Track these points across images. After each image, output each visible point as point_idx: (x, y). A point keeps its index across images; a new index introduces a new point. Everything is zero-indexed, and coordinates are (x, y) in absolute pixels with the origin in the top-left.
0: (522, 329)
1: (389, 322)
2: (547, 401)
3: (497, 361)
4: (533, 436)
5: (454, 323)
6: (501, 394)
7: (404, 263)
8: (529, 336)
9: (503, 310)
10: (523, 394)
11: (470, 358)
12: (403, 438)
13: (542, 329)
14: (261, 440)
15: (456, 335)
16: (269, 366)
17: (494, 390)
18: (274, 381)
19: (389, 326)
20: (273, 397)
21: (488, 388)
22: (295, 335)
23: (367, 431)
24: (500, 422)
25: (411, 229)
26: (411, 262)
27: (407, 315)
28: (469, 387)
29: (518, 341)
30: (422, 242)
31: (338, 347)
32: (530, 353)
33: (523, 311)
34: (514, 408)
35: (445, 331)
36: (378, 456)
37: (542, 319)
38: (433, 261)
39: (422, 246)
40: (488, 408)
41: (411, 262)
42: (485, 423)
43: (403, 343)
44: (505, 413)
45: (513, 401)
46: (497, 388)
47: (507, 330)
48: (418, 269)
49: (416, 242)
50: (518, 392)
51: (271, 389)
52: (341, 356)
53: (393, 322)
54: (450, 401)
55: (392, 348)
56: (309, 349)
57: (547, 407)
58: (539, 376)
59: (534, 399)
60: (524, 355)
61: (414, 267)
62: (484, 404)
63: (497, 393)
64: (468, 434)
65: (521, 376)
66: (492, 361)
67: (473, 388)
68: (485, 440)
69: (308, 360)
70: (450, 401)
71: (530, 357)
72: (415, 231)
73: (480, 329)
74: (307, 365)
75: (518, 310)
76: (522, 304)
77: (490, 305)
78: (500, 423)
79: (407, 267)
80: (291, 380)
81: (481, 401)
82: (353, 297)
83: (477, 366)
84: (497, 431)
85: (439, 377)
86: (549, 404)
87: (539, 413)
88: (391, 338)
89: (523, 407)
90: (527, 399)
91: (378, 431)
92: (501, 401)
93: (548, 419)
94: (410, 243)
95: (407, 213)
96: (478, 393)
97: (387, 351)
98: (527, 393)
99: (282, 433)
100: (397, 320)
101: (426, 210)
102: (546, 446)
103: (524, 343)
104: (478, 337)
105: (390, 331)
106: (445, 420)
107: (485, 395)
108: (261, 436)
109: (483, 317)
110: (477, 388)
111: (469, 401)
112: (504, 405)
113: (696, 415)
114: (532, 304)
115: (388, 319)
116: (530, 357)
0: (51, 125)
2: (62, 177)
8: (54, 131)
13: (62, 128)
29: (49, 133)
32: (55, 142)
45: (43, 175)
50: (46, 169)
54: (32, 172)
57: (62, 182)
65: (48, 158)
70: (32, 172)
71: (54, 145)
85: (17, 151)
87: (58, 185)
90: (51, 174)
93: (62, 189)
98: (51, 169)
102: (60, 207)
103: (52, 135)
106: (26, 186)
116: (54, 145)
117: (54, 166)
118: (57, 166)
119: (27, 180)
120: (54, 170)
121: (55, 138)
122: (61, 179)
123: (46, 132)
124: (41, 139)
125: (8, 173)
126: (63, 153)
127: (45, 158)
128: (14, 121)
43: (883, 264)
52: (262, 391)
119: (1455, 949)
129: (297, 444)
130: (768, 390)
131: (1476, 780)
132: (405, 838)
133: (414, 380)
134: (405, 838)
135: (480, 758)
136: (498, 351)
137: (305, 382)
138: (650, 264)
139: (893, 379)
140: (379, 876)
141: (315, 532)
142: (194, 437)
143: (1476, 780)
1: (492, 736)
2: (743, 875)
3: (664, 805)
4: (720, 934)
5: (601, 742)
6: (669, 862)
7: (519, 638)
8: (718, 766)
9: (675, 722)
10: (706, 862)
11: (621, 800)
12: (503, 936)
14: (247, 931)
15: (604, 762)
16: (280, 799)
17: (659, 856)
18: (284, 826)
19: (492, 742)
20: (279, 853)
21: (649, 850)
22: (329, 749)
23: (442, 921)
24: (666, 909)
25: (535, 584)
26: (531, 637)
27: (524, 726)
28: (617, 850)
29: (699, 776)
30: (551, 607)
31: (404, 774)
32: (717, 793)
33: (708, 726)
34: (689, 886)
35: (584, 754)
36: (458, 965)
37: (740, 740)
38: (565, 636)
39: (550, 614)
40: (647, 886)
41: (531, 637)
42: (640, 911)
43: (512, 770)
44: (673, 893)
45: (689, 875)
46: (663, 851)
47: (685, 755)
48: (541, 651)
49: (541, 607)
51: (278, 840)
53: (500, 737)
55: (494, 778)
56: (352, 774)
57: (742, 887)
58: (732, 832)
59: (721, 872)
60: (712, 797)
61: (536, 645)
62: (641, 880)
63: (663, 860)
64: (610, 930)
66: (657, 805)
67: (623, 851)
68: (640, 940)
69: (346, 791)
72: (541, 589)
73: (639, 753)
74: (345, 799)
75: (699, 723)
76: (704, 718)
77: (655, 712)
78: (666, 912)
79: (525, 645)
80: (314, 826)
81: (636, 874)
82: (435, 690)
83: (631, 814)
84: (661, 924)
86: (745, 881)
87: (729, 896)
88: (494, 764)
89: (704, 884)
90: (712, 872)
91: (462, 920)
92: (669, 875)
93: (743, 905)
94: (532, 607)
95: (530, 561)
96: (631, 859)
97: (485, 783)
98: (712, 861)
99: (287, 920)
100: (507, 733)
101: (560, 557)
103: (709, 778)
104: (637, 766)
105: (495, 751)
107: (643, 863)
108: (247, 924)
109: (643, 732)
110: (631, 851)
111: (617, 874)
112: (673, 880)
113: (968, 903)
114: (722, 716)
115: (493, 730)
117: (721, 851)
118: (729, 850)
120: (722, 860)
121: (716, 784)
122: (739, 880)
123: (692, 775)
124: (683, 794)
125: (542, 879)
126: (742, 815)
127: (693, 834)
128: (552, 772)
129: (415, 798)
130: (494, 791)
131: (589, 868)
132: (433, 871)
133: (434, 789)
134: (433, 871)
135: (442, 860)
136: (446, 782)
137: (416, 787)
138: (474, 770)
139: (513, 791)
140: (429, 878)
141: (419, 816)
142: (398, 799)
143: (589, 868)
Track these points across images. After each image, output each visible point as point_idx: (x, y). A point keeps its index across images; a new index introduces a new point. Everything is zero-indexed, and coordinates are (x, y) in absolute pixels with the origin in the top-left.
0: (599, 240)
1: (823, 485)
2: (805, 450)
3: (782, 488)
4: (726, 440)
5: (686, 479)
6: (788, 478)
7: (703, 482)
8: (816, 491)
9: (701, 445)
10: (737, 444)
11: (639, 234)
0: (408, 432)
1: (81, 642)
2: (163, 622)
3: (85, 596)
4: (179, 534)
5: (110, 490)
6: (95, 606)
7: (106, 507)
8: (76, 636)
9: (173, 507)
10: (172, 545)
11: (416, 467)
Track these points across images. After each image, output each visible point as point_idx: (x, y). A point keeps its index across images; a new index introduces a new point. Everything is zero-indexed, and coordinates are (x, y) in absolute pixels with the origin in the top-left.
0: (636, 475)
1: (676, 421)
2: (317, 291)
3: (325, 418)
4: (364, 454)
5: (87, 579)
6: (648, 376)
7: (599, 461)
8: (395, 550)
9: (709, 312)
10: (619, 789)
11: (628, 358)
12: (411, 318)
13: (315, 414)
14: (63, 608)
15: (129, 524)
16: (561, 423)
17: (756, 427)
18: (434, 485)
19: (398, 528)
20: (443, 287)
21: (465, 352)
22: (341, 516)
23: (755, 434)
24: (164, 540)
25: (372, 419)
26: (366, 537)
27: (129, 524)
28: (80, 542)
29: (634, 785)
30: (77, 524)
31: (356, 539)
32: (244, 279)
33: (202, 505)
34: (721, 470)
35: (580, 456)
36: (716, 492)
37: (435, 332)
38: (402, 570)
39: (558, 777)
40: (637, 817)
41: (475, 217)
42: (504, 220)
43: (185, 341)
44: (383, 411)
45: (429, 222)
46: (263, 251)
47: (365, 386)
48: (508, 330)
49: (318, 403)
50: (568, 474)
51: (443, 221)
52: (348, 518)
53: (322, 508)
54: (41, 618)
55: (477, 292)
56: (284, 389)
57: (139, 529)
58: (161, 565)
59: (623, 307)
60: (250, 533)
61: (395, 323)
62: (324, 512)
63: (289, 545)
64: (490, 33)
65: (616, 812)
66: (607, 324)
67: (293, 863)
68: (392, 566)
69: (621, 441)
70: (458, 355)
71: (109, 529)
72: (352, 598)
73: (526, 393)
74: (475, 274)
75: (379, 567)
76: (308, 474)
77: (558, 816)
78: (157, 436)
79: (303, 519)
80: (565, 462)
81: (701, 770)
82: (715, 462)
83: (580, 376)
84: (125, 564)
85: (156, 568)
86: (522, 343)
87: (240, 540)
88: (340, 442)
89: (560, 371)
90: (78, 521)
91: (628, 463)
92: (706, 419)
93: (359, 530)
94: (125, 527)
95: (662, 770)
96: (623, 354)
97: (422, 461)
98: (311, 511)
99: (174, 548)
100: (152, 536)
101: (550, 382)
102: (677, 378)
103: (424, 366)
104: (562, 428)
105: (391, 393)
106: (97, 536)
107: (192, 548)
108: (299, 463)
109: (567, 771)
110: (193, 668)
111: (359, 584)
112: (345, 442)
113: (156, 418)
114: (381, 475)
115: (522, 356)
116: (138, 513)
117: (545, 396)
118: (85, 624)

☆ ☆ ☆ ☆ ☆ ☆ ☆

■ **TASK STATEMENT**
Reproduce verbatim the portion of the material that begins with its first line and ends with the line containing "7: (404, 263)", including both of those lines.

■ **RESULT OF THE TASK**
Track these points across images. After each image, output each visible point as point_idx: (x, y). A point keeps its index across images; a new index introduces a new point. Everything is zero-indexed, and coordinates are (x, y) in absolute pixels with the origin in the top-left.
0: (522, 329)
1: (389, 322)
2: (547, 401)
3: (497, 361)
4: (533, 436)
5: (454, 323)
6: (501, 394)
7: (404, 263)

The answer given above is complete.